--- WORK TO BE COMPLETED ---
The lines below that include the word "blue" are to be reported.

START RECORD EXCERPTS

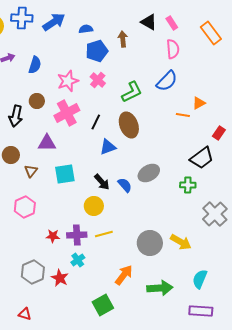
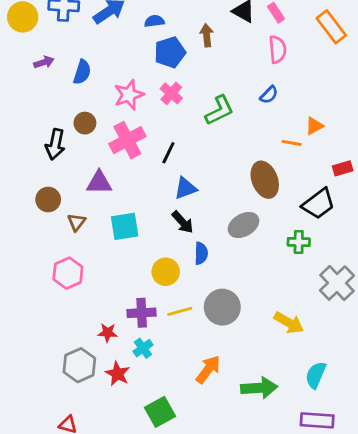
blue semicircle: (167, 81) -> (269, 95), size x0.6
brown ellipse: (129, 125) -> (265, 180), moved
red rectangle: (219, 133) -> (343, 168), turned 40
black arrow: (102, 182) -> (183, 222), moved
blue semicircle: (125, 185) -> (201, 253), moved, turned 42
red star: (53, 236) -> (108, 333), moved
gray circle: (150, 243) -> (222, 307), moved
green square: (103, 305) -> (160, 412), moved

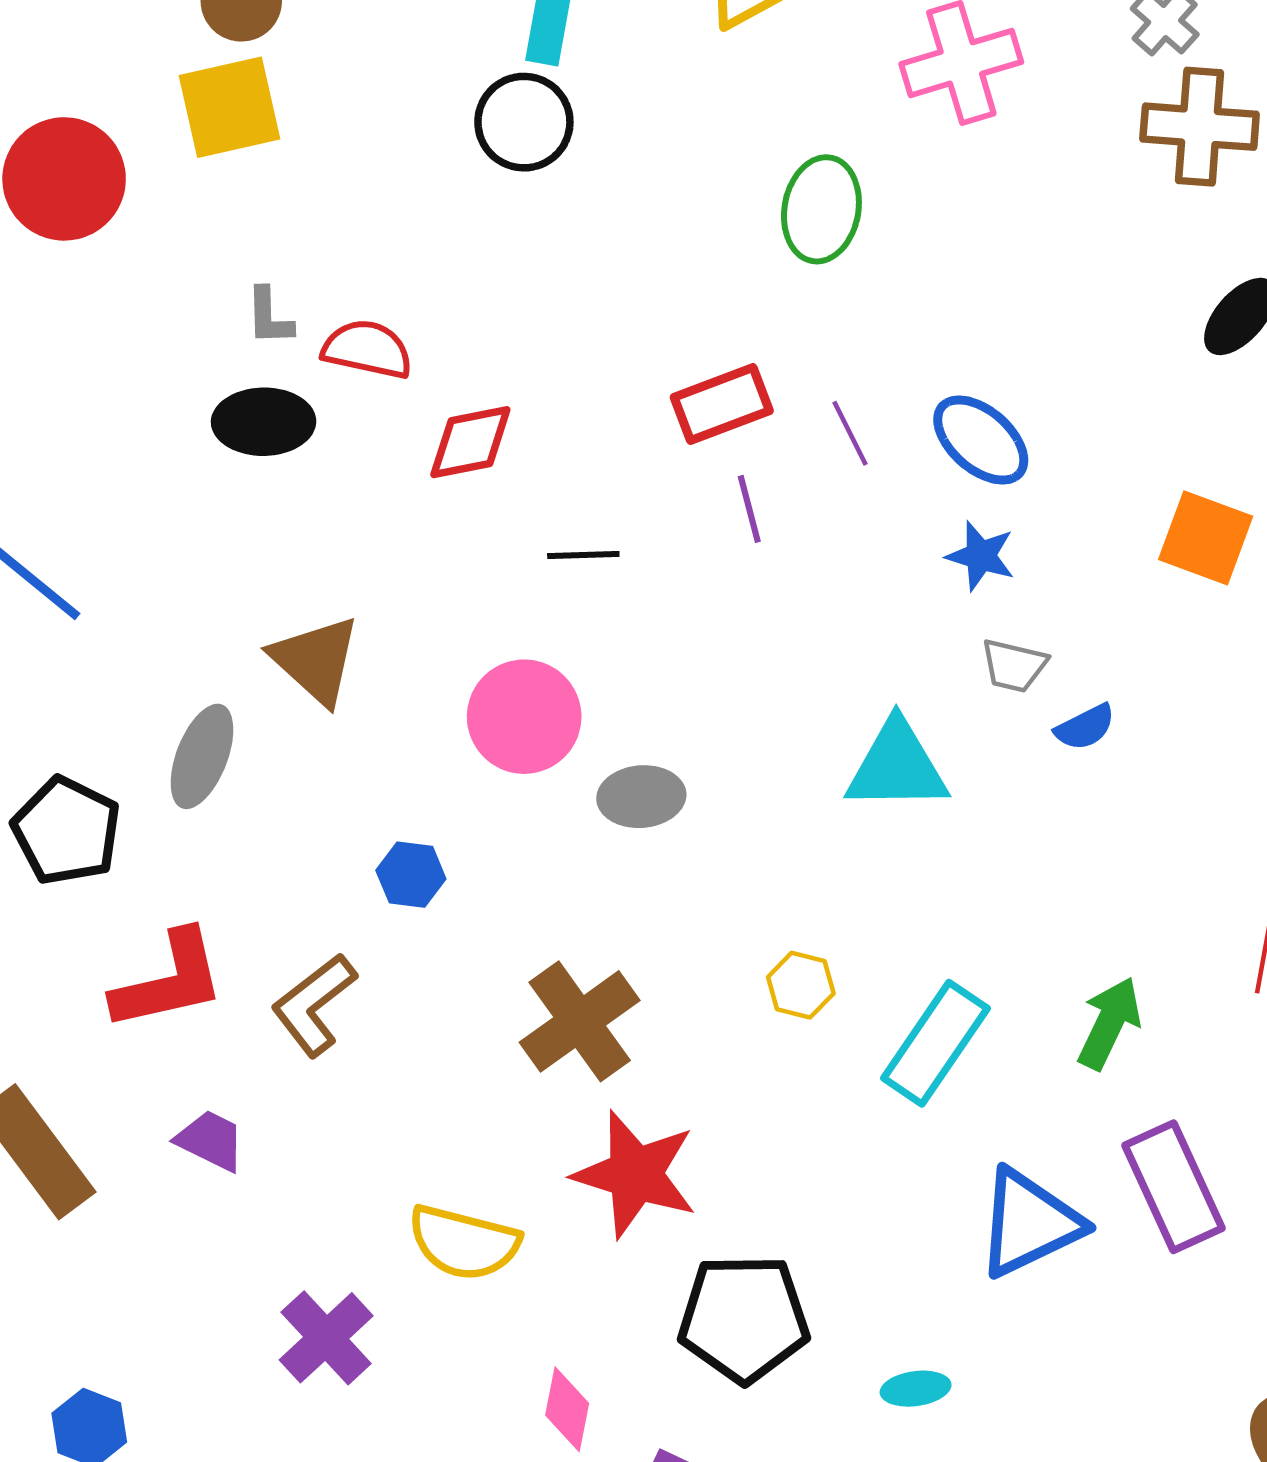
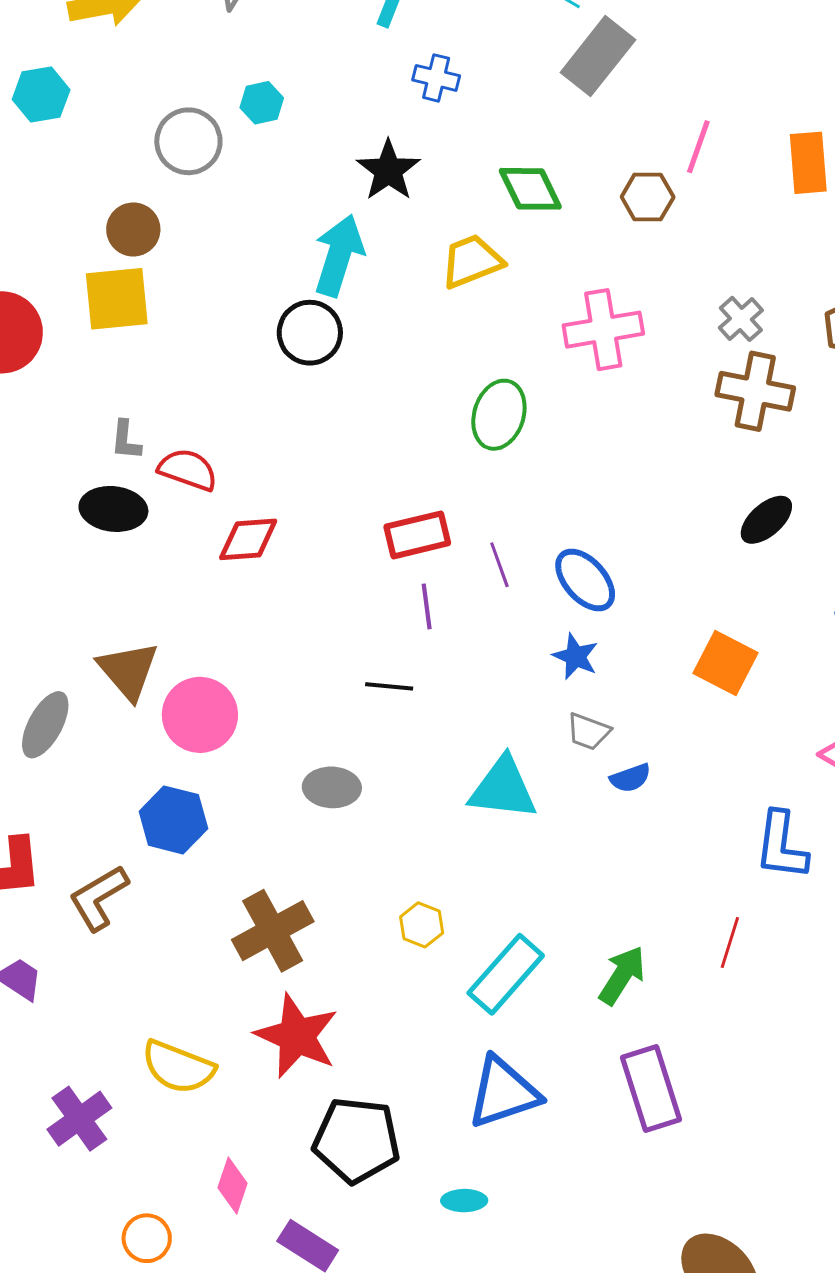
black line: (583, 555) -> (389, 686), moved
pink circle: (524, 717) -> (200, 715), moved
blue hexagon: (411, 875) -> (173, 820), size x1.5
blue triangle: (1029, 1223) -> (503, 1093), moved

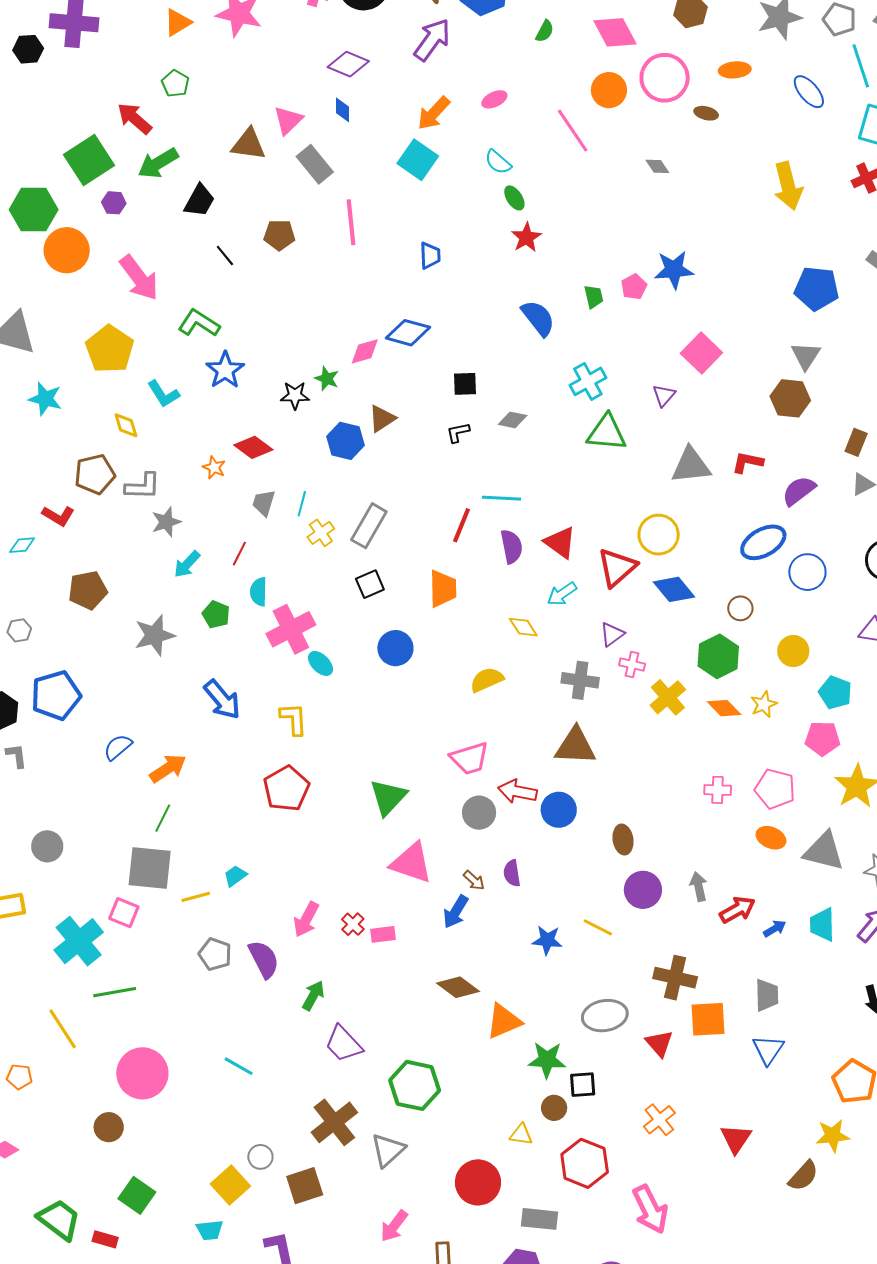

END RECORD EXCERPTS

--- ANSWER TO THIS PROBLEM ---
blue semicircle: (167, 81) -> (269, 95), size x0.6
blue semicircle: (125, 185) -> (201, 253), moved, turned 42
blue hexagon: (411, 875) -> (173, 820), size x1.5
blue triangle: (1029, 1223) -> (503, 1093), moved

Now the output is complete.